START DATA FOR REVIEW

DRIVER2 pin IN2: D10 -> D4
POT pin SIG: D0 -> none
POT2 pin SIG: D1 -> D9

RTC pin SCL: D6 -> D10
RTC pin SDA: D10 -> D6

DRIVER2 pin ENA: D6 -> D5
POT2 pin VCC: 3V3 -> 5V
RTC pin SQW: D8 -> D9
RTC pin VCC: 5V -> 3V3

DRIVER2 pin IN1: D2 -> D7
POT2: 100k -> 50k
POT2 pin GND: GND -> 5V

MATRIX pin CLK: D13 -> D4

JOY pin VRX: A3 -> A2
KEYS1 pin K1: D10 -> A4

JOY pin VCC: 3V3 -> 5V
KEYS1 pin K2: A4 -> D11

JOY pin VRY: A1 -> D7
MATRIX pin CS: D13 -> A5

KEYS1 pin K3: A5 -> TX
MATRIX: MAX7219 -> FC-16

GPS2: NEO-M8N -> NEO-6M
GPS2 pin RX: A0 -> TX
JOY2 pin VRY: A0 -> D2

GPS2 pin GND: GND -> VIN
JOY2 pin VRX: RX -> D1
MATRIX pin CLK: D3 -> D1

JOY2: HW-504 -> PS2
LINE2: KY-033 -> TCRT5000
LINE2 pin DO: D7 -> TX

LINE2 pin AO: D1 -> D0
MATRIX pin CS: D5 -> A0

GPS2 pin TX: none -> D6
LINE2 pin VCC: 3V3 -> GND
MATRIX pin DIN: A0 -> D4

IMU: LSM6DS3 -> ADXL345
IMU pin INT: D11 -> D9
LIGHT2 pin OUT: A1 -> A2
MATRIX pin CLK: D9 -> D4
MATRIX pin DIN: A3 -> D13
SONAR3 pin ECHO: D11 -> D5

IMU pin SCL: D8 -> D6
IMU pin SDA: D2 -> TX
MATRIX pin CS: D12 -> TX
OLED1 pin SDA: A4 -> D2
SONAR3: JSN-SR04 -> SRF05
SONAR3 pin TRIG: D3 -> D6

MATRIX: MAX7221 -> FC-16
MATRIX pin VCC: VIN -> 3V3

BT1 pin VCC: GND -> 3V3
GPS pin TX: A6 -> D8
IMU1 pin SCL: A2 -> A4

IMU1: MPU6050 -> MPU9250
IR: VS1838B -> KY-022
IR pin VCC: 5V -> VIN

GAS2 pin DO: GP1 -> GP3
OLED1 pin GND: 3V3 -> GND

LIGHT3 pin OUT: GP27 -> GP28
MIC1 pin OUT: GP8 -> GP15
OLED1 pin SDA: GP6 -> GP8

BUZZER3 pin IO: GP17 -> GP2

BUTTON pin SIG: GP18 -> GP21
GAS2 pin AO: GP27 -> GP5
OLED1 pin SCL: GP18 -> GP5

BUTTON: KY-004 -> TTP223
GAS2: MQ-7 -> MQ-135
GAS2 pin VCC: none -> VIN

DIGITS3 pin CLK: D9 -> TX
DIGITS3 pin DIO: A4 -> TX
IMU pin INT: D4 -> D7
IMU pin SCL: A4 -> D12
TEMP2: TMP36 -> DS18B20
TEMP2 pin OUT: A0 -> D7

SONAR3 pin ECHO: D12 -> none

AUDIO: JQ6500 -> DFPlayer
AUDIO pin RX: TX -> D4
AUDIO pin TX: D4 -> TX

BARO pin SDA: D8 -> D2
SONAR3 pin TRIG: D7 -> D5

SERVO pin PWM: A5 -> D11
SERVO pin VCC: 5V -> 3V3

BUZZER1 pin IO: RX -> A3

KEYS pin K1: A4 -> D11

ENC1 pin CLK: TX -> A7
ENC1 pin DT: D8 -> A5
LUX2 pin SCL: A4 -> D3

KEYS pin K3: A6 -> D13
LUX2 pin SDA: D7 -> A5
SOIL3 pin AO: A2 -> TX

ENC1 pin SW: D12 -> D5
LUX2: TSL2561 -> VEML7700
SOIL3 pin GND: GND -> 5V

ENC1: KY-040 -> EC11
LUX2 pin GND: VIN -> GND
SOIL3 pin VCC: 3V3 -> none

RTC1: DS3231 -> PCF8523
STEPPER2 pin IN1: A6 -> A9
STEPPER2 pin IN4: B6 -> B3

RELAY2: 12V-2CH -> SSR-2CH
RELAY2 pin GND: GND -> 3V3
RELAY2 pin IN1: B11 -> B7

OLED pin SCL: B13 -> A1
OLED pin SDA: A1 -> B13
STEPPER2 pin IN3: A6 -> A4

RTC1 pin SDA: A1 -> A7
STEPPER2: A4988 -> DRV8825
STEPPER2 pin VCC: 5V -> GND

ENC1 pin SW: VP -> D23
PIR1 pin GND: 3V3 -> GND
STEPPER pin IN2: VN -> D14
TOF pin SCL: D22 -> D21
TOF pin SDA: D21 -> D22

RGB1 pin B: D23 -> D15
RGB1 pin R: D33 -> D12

END DATA FOR REVIEW

In the records above, find every line with the word "ECHO" and copy it.

RESPONSE TO THIS EXERCISE:
SONAR3 pin ECHO: D11 -> D5
SONAR3 pin ECHO: D12 -> none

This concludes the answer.